_YOUR ASSIGNMENT_
Make an exact copy of the entries below with the pictures removed.

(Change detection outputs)
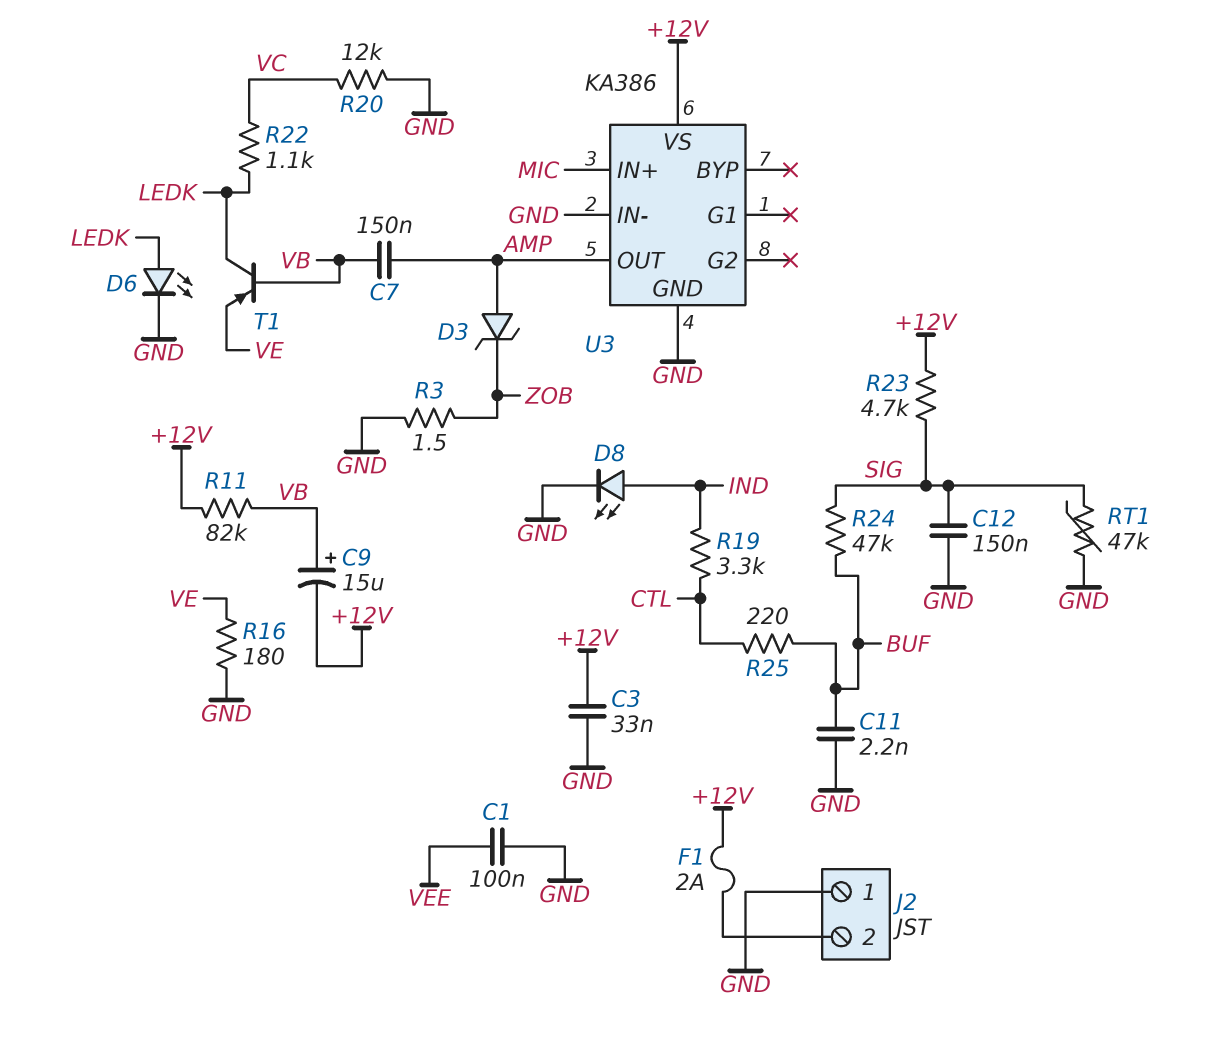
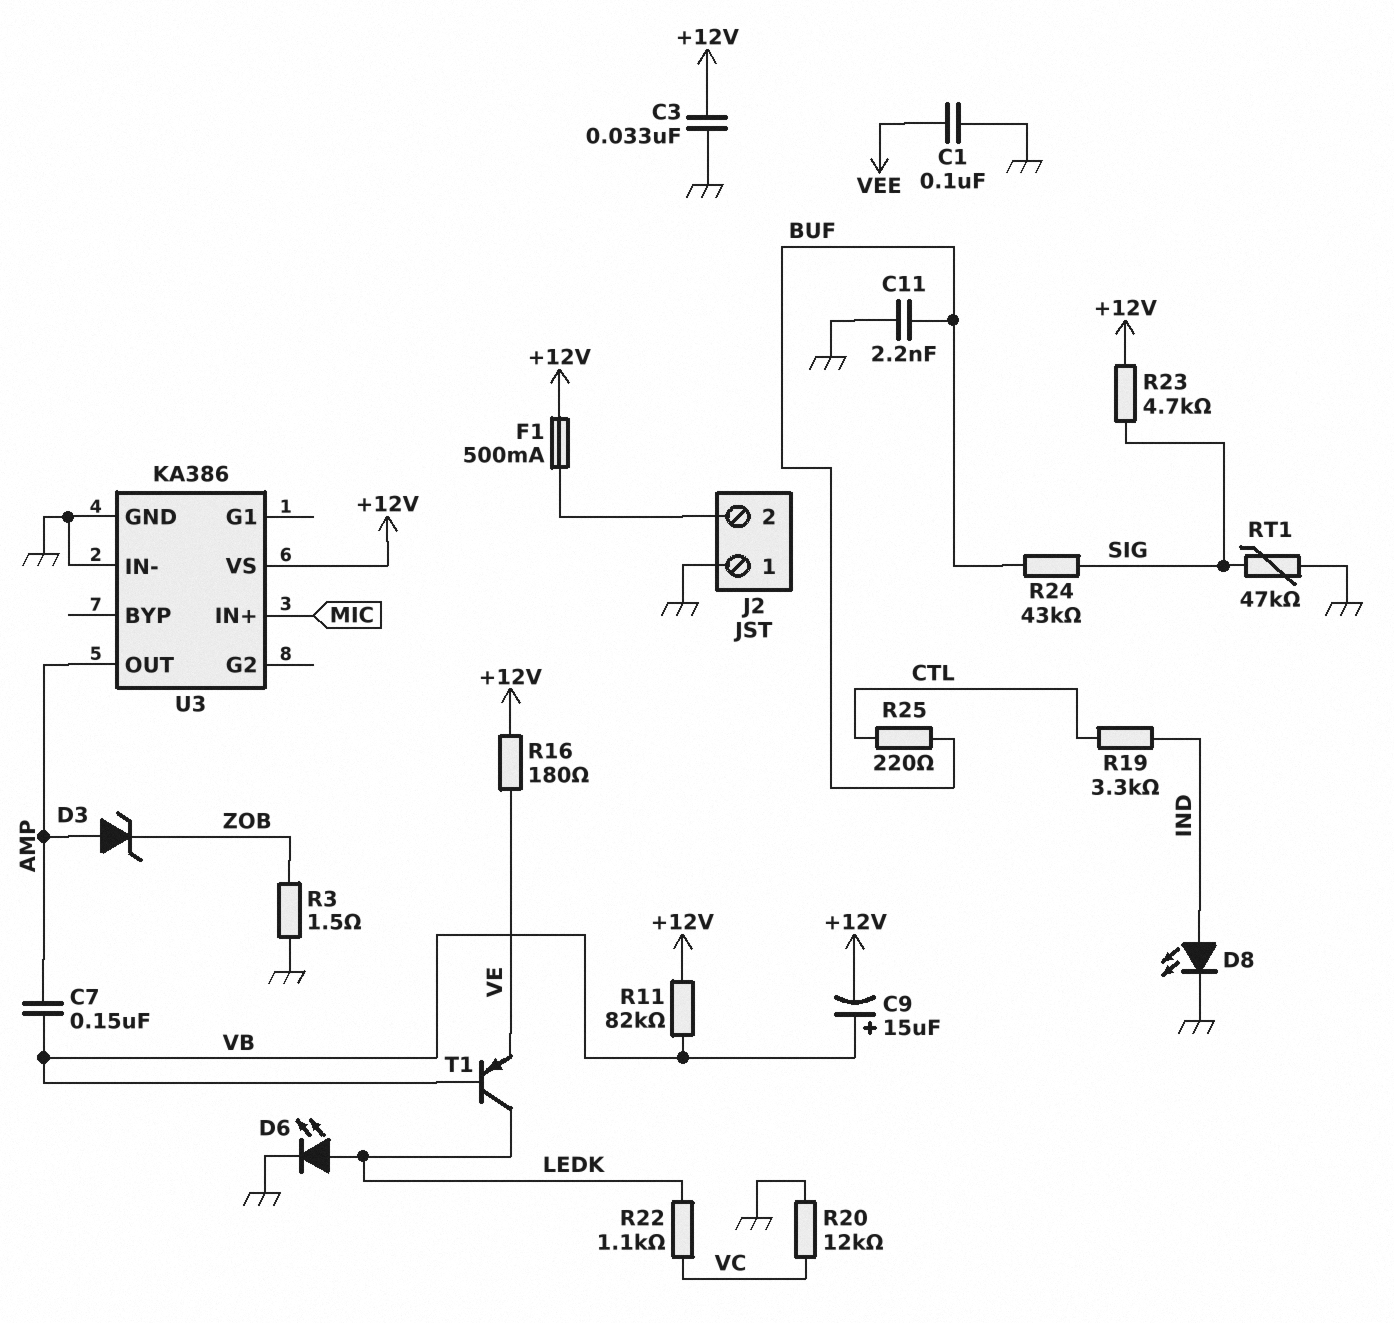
C12: 150nF (GND, SIG) -> none
F1: 2A (+12V, J2/2) -> 500mA (+12V, J2/2)
R16: 180 (GND, VE) -> 180 (+12V, VE)
R24: 47k (BUF, SIG) -> 43k (BUF, SIG)

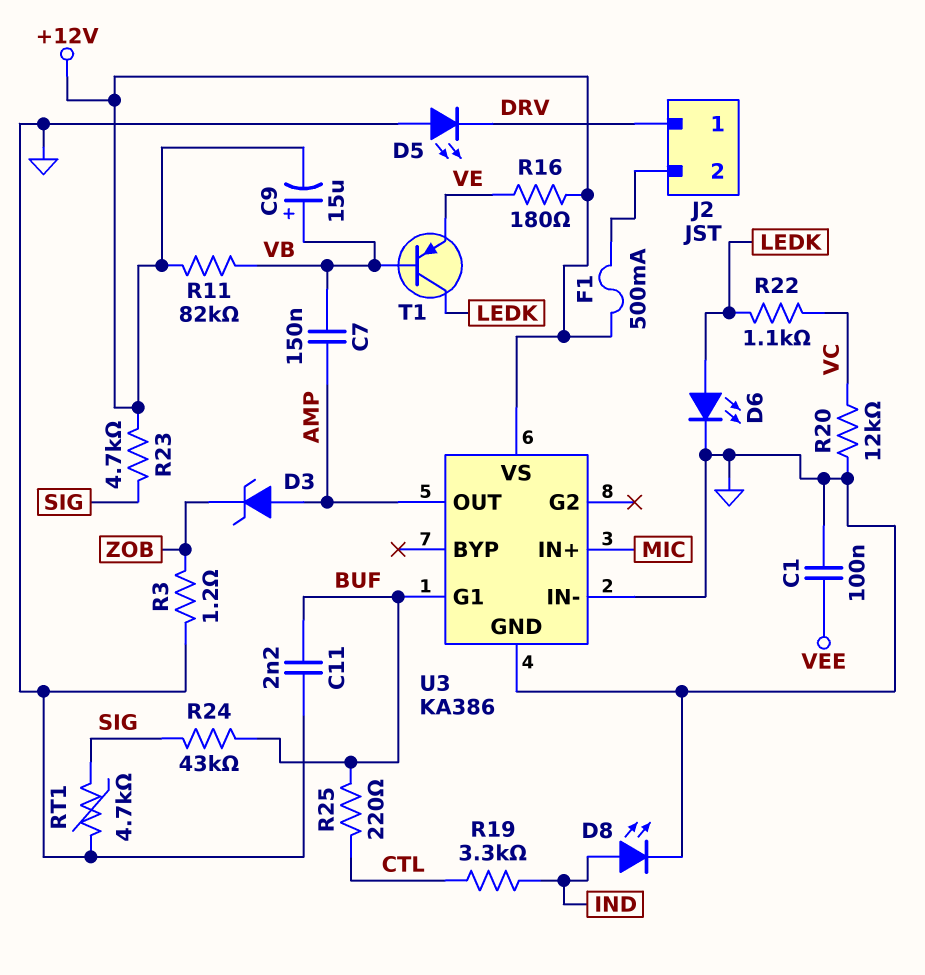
C3: 33nF (+12V, GND) -> none
D5: none -> LED (A GND, K DRV)
J2 pin 1: GND -> DRV
R3: 1.5 (GND, ZOB) -> 1.2 (GND, ZOB)
RT1: 47k (GND, SIG) -> 4.7k (GND, SIG)
U3 pin G1: none -> BUF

_EXPECTED OUTPUT_
C12: 150nF (GND, SIG) -> none
F1: 2A (+12V, J2/2) -> 500mA (+12V, J2/2)
R16: 180 (GND, VE) -> 180 (+12V, VE)
R24: 47k (BUF, SIG) -> 43k (BUF, SIG)

C3: 33nF (+12V, GND) -> none
D5: none -> LED (A GND, K DRV)
J2 pin 1: GND -> DRV
R3: 1.5 (GND, ZOB) -> 1.2 (GND, ZOB)
RT1: 47k (GND, SIG) -> 4.7k (GND, SIG)
U3 pin G1: none -> BUF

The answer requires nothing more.